* THE REQUEST: Show each line in the rows below that contains the string "alto". Case counts.

* ENTRIES:
__________

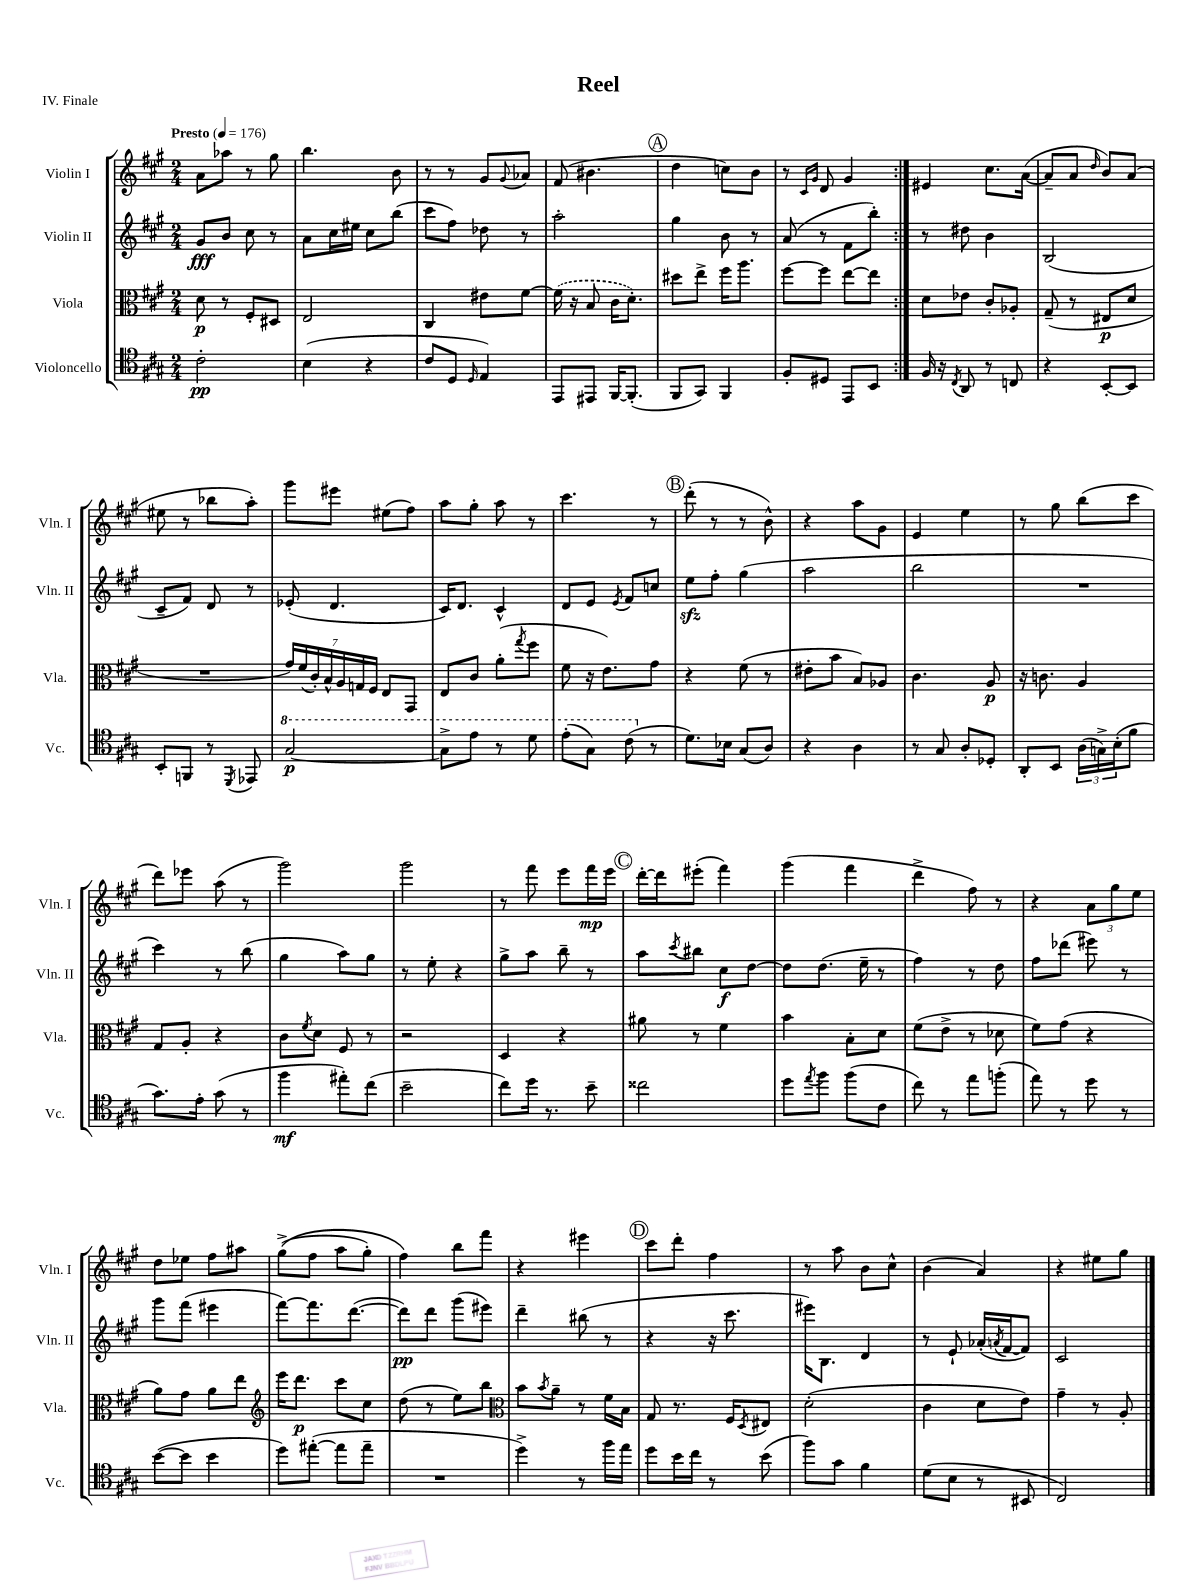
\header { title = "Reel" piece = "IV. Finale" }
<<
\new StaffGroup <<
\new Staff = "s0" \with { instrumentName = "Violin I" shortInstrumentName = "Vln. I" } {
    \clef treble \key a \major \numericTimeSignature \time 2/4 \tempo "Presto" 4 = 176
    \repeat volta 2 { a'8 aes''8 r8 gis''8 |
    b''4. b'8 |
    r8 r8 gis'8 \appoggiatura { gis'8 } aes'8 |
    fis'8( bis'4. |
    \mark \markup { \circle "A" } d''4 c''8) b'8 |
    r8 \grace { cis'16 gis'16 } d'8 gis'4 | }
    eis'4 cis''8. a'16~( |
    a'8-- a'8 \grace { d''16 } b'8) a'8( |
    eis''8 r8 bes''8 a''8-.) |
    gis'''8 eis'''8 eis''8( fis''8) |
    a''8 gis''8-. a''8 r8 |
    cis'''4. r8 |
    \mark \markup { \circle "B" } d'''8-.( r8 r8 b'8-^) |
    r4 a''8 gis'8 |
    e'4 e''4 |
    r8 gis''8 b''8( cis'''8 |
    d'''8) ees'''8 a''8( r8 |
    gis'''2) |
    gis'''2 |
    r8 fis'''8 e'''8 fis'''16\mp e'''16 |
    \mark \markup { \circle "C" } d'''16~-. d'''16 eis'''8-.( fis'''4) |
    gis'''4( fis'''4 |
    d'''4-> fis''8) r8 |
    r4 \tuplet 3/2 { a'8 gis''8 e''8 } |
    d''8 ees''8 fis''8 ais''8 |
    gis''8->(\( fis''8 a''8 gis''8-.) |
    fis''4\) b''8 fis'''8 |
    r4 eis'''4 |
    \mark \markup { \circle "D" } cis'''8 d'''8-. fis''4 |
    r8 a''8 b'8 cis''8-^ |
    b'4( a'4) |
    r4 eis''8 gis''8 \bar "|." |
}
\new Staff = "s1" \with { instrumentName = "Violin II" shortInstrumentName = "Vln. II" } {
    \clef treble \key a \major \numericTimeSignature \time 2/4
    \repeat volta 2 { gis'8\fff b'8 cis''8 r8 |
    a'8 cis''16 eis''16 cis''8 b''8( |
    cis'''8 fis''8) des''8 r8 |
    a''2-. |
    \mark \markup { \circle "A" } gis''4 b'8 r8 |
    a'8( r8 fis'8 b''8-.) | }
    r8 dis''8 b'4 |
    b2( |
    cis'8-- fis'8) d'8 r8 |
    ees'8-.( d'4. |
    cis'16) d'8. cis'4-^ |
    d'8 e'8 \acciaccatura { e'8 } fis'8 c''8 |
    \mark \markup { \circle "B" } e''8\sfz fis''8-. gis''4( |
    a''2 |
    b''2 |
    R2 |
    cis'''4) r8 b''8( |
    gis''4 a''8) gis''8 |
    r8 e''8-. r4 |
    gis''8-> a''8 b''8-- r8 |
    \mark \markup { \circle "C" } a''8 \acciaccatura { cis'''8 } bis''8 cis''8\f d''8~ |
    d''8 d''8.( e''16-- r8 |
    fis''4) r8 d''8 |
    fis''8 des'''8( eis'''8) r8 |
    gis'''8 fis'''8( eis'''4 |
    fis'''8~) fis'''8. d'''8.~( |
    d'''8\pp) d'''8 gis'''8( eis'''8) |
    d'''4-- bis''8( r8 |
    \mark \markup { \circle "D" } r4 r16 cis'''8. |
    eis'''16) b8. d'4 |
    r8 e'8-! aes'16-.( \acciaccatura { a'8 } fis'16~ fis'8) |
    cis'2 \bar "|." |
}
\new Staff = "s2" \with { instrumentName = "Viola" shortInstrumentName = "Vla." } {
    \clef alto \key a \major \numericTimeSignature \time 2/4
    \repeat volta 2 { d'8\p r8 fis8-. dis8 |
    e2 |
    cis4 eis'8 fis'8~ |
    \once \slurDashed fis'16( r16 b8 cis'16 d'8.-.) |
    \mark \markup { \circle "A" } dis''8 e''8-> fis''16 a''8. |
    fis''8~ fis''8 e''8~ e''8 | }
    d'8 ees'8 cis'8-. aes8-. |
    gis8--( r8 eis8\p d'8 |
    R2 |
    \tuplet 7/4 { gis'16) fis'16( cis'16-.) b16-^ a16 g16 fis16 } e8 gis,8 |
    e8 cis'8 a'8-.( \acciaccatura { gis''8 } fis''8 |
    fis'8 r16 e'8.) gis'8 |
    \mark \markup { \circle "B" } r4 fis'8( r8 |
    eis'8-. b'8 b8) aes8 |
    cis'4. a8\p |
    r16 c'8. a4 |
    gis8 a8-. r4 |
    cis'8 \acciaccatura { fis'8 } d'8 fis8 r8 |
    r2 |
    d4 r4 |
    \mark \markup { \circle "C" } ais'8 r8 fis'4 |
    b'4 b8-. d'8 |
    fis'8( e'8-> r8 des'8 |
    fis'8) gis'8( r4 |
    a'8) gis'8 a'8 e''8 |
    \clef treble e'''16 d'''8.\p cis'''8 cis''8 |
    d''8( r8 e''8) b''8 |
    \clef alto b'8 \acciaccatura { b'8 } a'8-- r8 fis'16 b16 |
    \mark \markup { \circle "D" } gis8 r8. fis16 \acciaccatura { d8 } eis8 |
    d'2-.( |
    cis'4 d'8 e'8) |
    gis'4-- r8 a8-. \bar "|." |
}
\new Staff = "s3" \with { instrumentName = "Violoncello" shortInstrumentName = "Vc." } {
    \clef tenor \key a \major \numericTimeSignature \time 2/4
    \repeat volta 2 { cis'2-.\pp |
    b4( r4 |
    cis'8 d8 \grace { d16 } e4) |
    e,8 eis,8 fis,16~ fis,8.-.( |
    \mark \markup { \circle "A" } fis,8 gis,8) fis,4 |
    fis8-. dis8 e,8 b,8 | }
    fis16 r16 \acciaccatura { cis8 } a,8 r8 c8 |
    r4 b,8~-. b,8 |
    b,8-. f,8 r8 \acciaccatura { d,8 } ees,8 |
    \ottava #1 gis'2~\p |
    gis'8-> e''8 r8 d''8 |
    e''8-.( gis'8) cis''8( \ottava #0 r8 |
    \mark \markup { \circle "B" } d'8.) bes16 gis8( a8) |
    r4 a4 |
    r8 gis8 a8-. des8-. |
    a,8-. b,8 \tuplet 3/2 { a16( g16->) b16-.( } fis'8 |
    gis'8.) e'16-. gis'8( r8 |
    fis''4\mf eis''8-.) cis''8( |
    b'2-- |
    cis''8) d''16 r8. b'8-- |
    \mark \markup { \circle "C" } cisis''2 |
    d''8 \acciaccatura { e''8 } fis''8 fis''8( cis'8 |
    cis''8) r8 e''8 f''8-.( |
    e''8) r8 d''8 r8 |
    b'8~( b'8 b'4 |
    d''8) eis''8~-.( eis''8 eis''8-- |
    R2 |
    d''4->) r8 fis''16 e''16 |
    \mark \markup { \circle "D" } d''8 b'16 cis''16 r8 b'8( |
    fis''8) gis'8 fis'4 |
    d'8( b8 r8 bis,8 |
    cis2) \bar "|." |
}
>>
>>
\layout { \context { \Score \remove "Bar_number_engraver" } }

__________

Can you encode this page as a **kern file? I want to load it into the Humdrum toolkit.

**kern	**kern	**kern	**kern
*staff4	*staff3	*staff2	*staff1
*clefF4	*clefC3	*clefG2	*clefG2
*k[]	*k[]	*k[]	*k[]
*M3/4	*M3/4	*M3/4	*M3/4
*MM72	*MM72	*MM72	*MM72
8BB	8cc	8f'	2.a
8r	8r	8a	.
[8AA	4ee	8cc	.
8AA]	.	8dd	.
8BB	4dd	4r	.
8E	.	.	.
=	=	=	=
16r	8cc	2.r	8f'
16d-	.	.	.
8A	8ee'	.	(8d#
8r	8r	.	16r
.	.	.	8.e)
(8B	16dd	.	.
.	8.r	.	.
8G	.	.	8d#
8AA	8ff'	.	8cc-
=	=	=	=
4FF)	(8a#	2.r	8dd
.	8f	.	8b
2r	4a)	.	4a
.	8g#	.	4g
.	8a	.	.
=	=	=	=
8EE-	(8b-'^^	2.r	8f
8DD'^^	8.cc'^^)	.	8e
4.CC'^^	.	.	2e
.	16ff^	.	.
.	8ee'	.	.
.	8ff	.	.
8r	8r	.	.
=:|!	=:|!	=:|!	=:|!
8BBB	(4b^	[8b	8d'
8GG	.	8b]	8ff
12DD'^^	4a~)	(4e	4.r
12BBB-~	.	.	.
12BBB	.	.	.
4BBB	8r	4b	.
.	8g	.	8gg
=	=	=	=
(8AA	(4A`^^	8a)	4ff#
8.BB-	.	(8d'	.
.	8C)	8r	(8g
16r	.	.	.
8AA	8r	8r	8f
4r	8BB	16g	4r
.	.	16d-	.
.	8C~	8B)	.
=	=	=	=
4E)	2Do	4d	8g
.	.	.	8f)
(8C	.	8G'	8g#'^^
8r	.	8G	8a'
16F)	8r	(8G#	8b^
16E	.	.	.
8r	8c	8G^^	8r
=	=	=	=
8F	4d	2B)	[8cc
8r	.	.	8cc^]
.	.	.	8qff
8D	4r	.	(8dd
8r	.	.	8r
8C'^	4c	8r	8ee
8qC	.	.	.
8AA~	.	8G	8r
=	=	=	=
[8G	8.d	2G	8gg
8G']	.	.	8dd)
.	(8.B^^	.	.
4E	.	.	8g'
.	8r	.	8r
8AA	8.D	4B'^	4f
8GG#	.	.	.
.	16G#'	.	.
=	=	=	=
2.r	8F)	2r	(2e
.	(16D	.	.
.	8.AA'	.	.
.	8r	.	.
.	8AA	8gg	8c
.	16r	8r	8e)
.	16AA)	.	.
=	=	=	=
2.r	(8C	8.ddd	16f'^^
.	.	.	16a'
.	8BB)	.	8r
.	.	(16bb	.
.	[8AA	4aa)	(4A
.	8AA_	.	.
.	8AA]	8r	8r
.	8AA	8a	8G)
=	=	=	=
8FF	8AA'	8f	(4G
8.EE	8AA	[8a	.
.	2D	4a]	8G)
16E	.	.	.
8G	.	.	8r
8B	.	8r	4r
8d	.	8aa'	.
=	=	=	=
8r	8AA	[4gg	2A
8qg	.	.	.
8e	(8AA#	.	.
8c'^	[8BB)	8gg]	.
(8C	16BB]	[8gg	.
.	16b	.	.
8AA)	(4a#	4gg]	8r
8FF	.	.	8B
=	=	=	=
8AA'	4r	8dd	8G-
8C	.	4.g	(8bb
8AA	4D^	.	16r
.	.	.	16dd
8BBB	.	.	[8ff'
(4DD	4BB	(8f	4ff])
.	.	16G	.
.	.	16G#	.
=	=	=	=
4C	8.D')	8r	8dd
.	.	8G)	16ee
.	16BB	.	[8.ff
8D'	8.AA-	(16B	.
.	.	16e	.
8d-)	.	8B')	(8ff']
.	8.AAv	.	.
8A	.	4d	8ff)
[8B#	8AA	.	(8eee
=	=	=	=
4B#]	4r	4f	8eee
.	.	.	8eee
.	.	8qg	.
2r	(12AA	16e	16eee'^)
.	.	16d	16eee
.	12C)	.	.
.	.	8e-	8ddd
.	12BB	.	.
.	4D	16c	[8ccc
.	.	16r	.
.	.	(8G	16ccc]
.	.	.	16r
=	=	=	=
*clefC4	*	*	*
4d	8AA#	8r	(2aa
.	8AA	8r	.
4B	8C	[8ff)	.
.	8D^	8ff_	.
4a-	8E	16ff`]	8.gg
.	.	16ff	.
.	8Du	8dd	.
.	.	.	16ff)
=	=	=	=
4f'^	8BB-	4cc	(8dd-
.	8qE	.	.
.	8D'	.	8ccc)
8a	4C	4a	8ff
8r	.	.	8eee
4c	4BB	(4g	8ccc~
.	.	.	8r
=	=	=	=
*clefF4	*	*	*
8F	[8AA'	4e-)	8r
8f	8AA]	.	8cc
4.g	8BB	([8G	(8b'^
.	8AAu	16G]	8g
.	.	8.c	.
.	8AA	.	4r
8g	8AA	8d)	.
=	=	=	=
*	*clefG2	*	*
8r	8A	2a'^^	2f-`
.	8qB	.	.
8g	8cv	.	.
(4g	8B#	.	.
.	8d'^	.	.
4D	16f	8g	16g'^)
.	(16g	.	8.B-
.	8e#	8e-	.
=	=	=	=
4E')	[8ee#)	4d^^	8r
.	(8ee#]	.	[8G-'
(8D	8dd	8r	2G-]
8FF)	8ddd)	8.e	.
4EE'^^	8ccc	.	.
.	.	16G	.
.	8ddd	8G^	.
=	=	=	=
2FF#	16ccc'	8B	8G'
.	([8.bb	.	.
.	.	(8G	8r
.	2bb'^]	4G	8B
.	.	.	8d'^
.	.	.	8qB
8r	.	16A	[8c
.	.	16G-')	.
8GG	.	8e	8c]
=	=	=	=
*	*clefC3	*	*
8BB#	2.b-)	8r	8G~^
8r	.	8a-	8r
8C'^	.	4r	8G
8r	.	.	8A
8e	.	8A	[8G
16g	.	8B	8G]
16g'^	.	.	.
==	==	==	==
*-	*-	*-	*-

__________

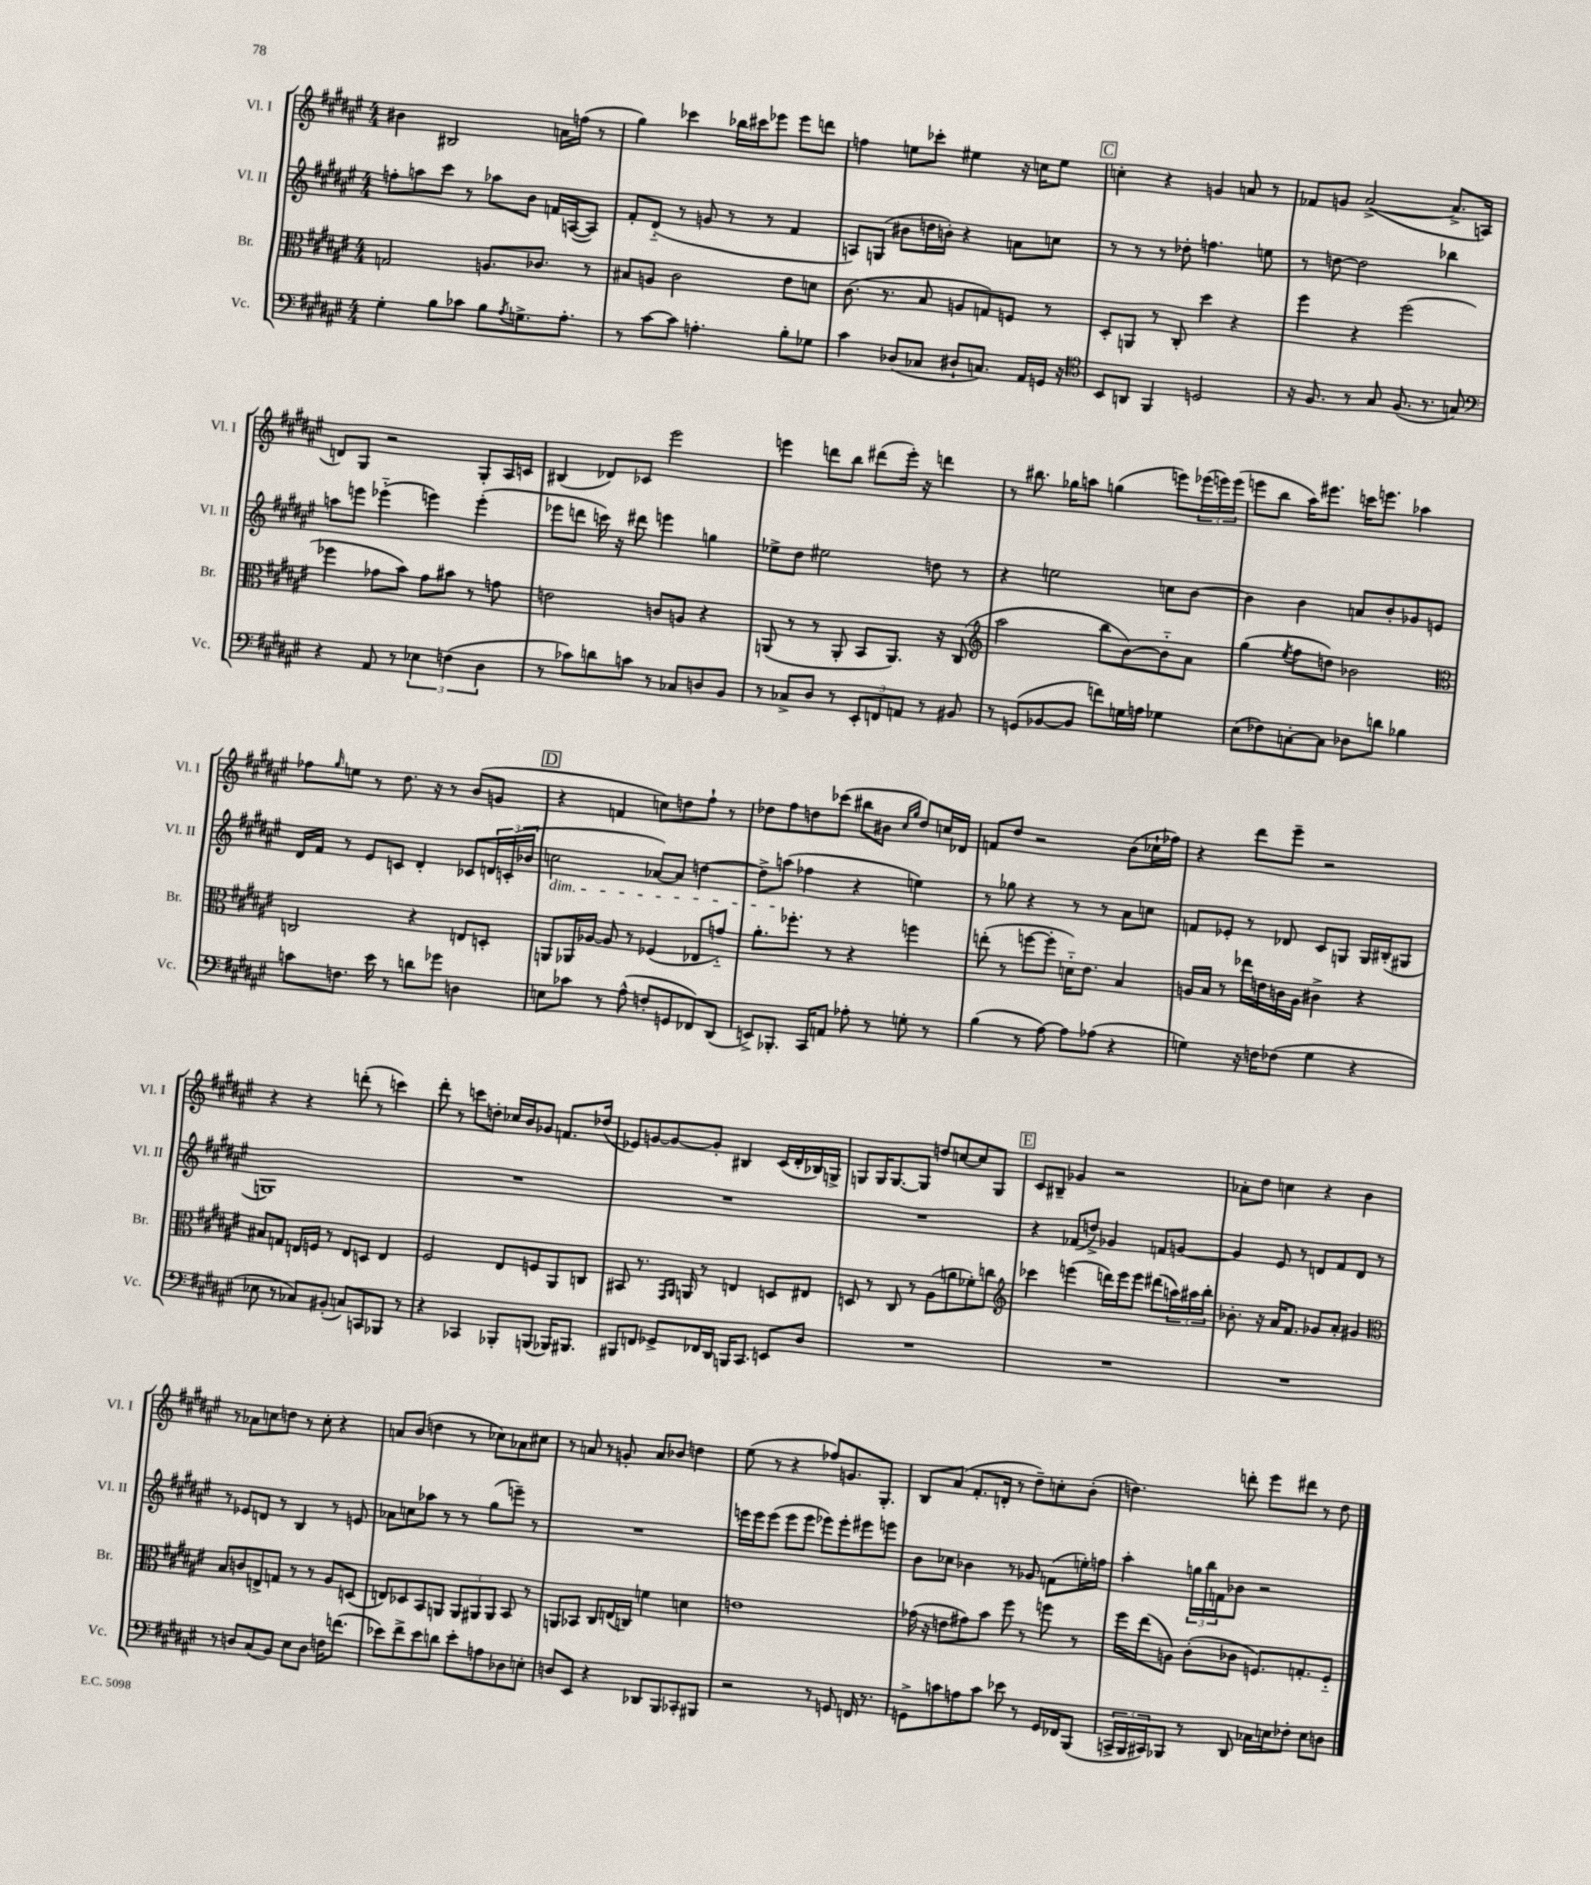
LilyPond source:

__________

* REPLY TO THE TASK:
    \clef alto \key a \major \numericTimeSignature \time 2/4
    \clef alto b'8 \acciaccatura { b'8 } a'8-- r8 fis'16 b16 |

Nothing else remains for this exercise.